*TASK DETAILS*: Give back each entry word for word, but drop the images.

Revision comparison data:
···

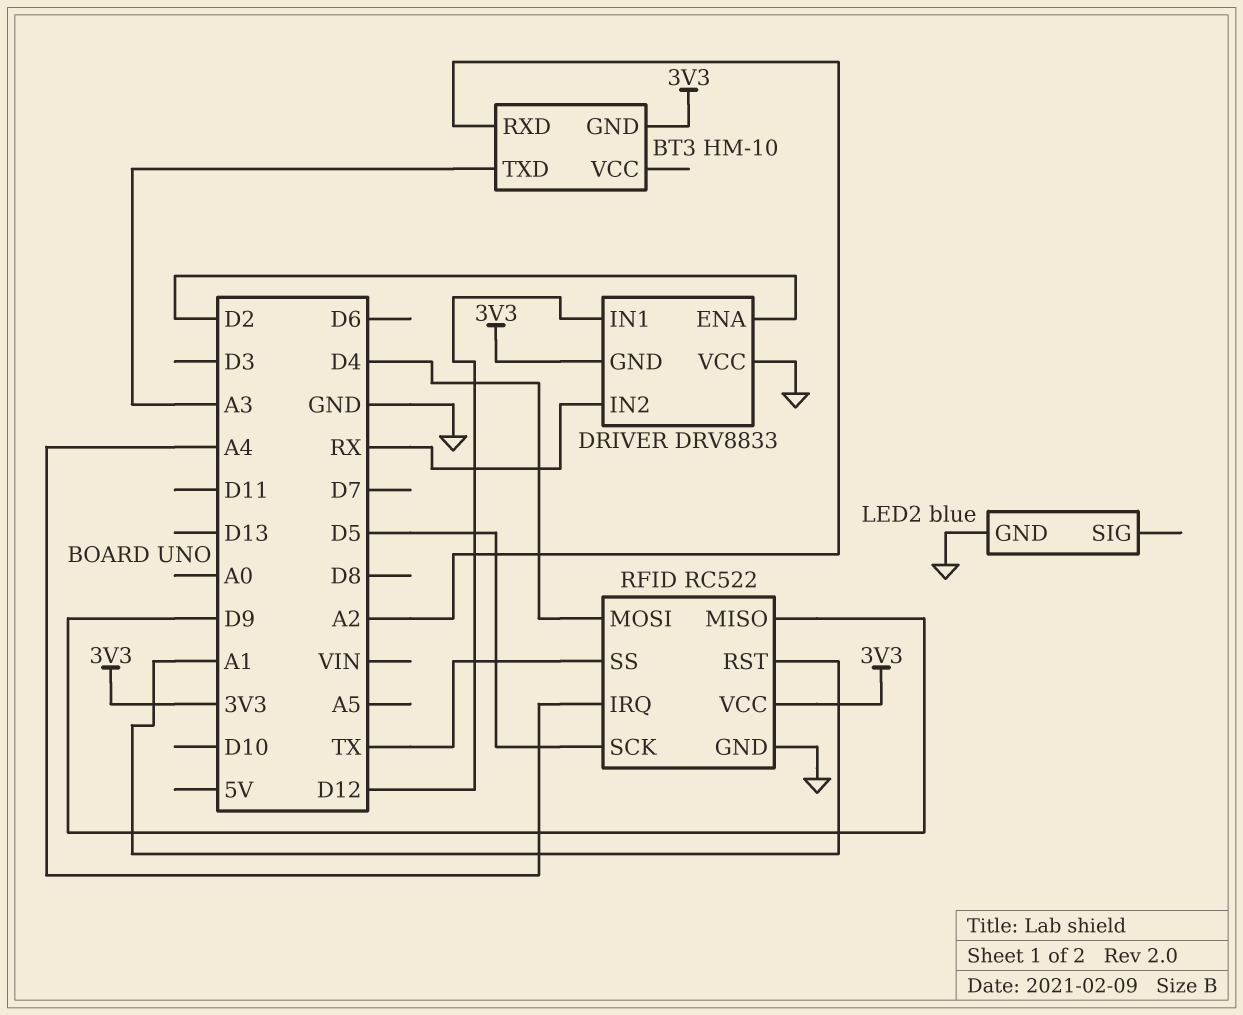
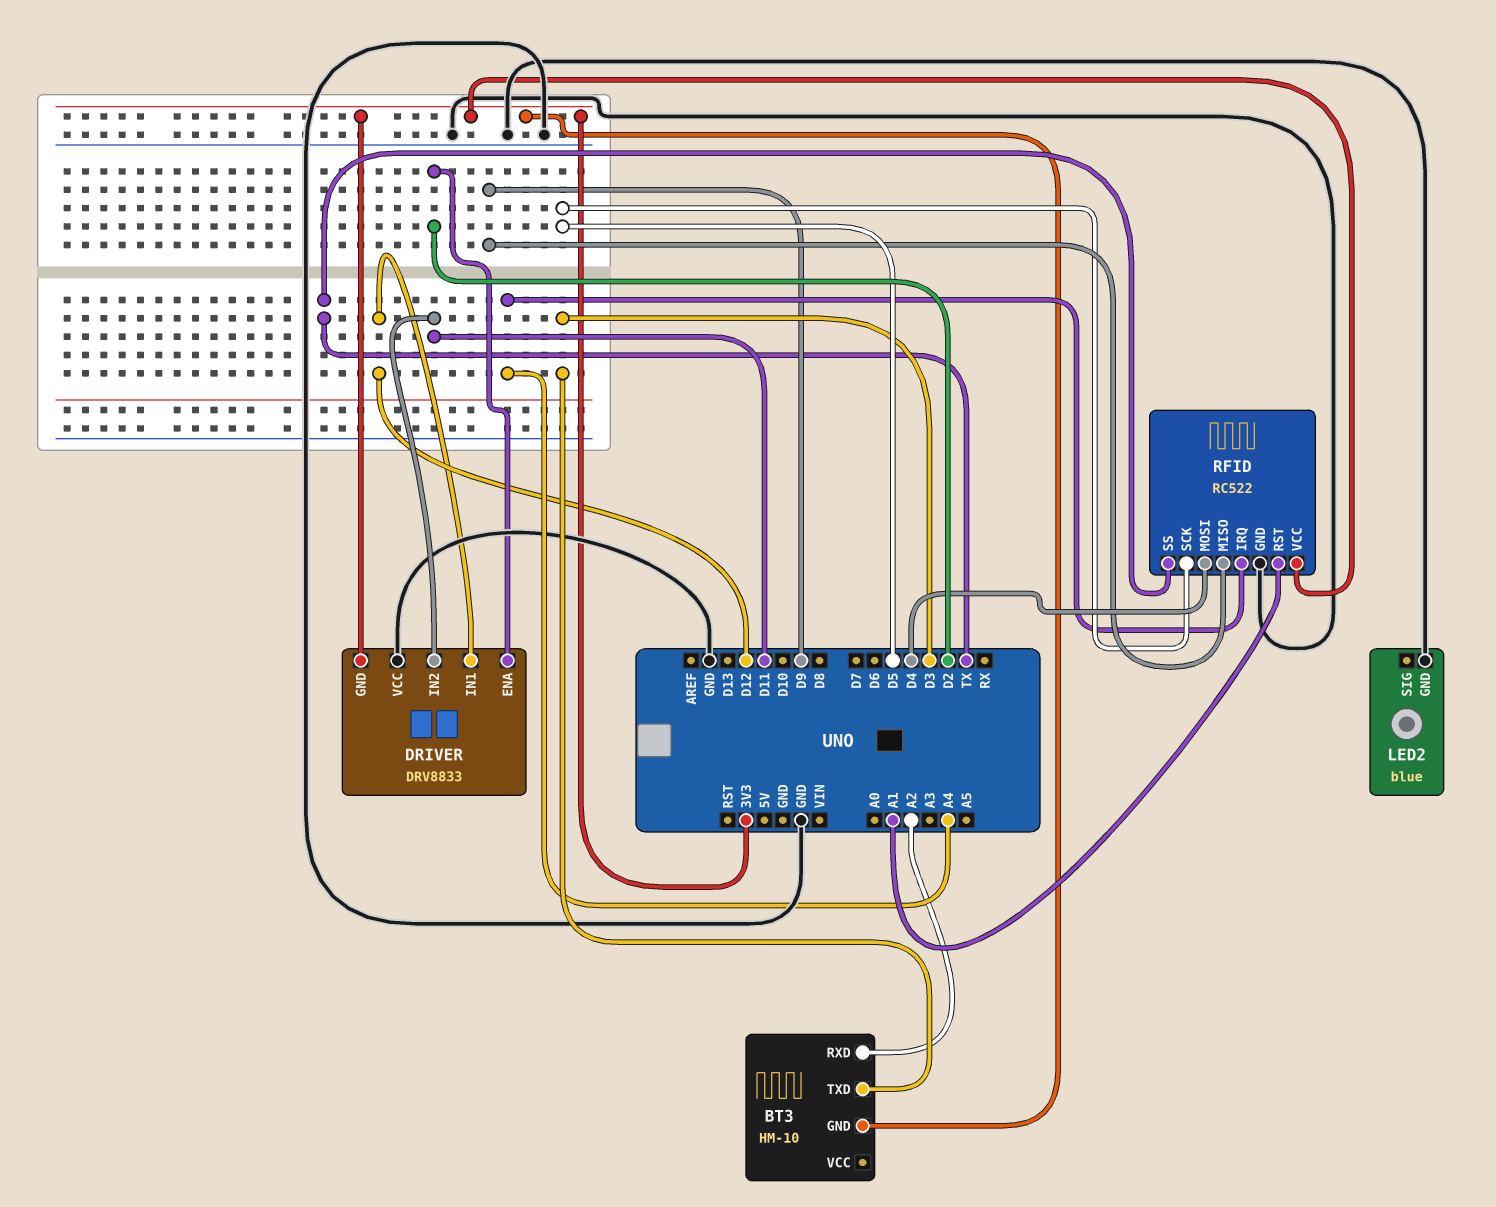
BT3 pin TXD: A3 -> D3
DRIVER pin IN2: RX -> D11

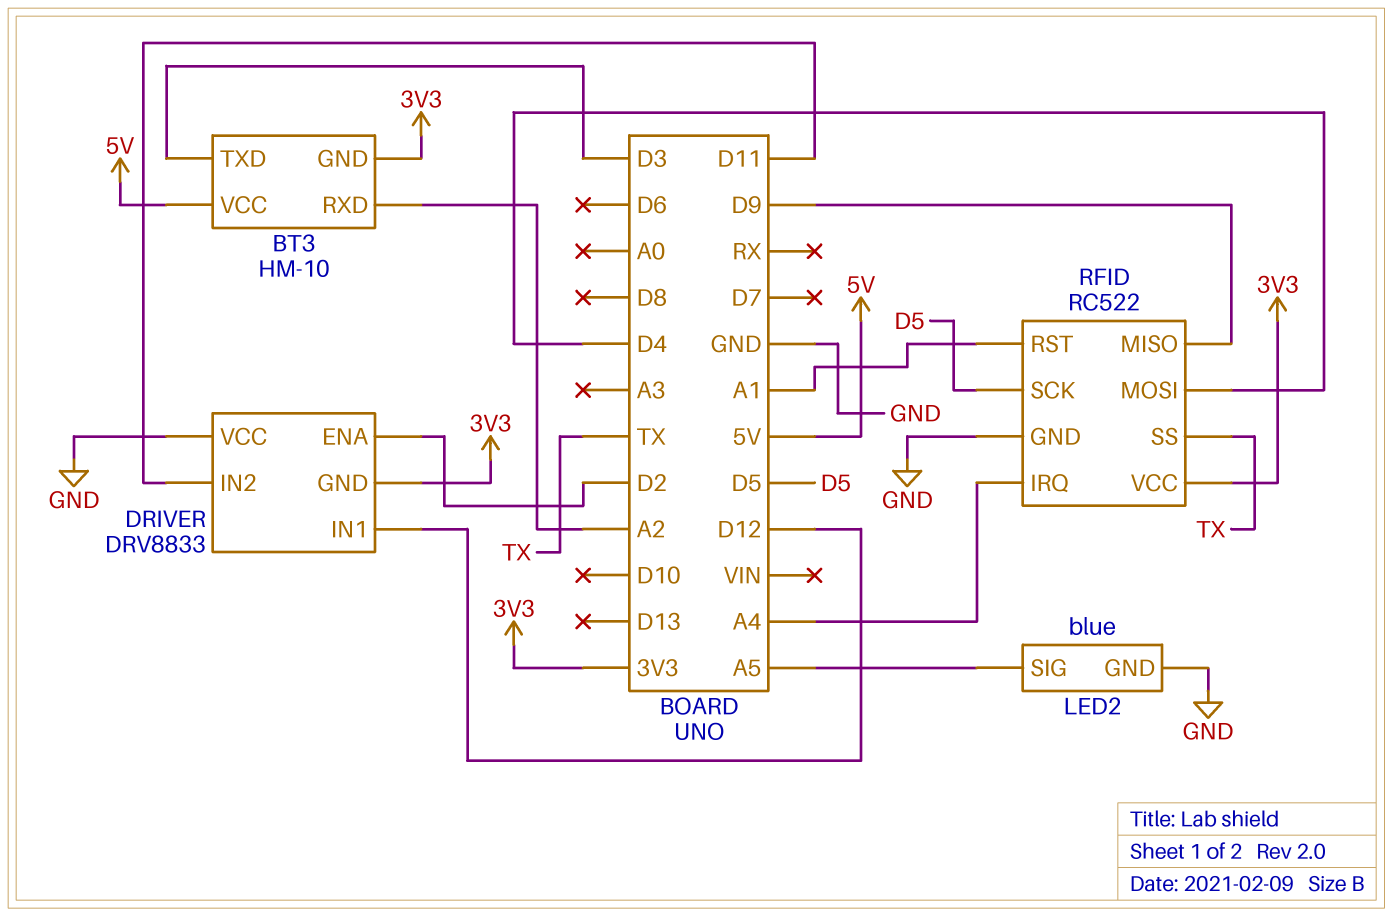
BT3 pin VCC: none -> 5V
LED2 pin SIG: none -> A5

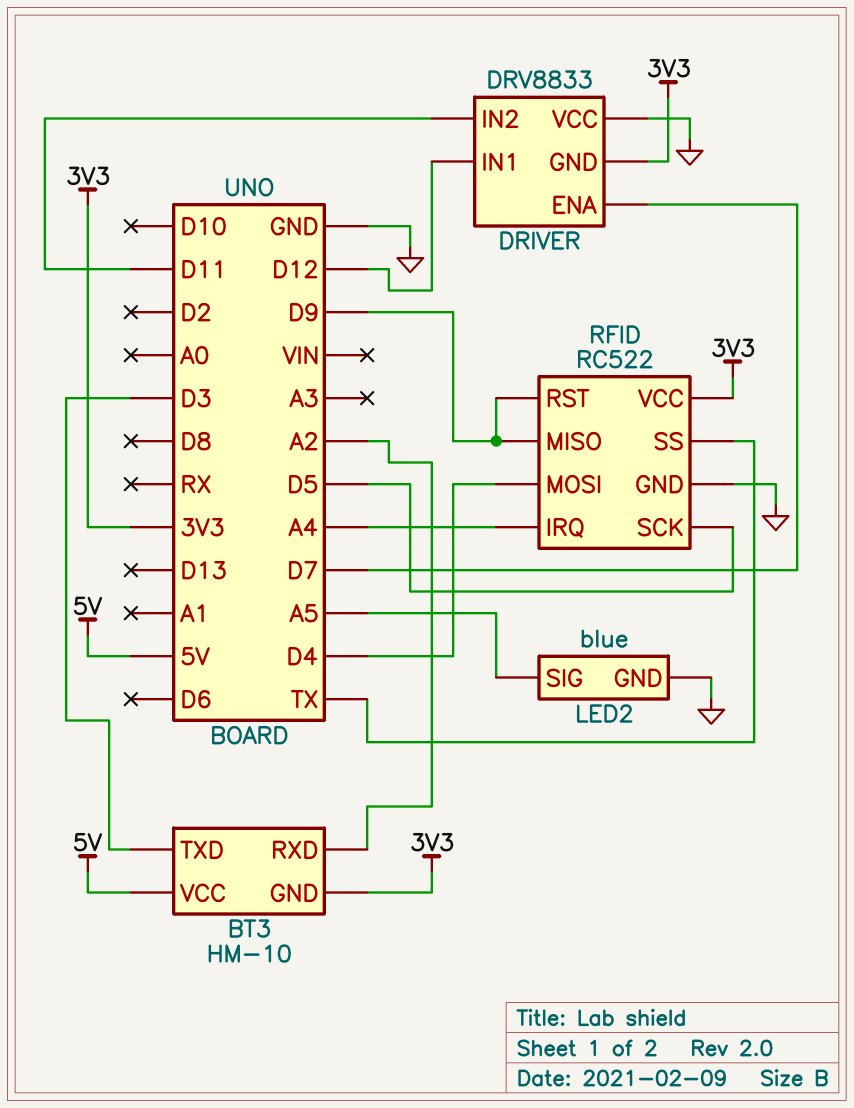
DRIVER pin ENA: D2 -> D7
RFID pin RST: A1 -> D9

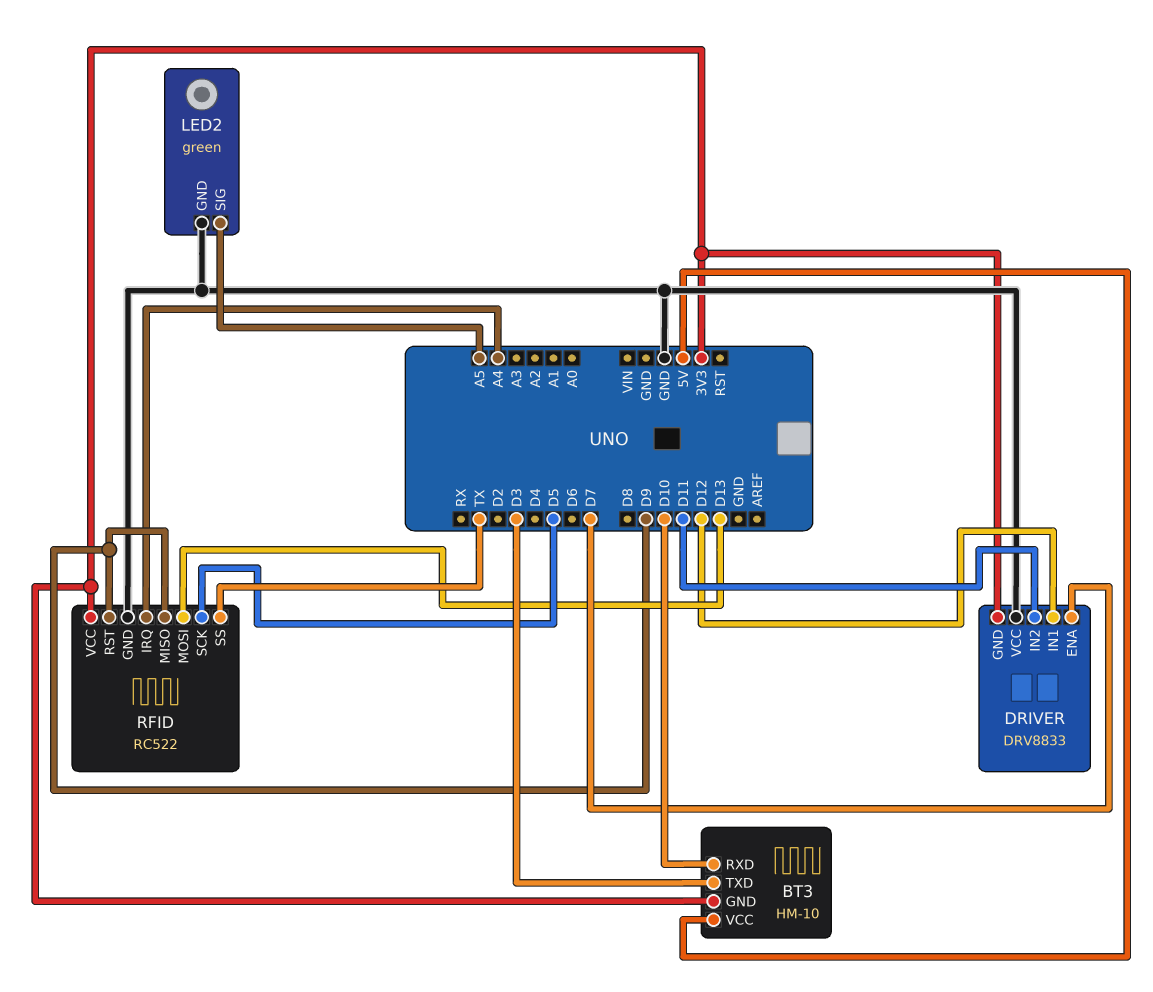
BT3 pin RXD: A2 -> D10
LED2: blue -> green
RFID pin MOSI: D4 -> D13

···

*WRITTEN SOLUTION*:
BT3 pin TXD: A3 -> D3
DRIVER pin IN2: RX -> D11

BT3 pin VCC: none -> 5V
LED2 pin SIG: none -> A5

DRIVER pin ENA: D2 -> D7
RFID pin RST: A1 -> D9

BT3 pin RXD: A2 -> D10
LED2: blue -> green
RFID pin MOSI: D4 -> D13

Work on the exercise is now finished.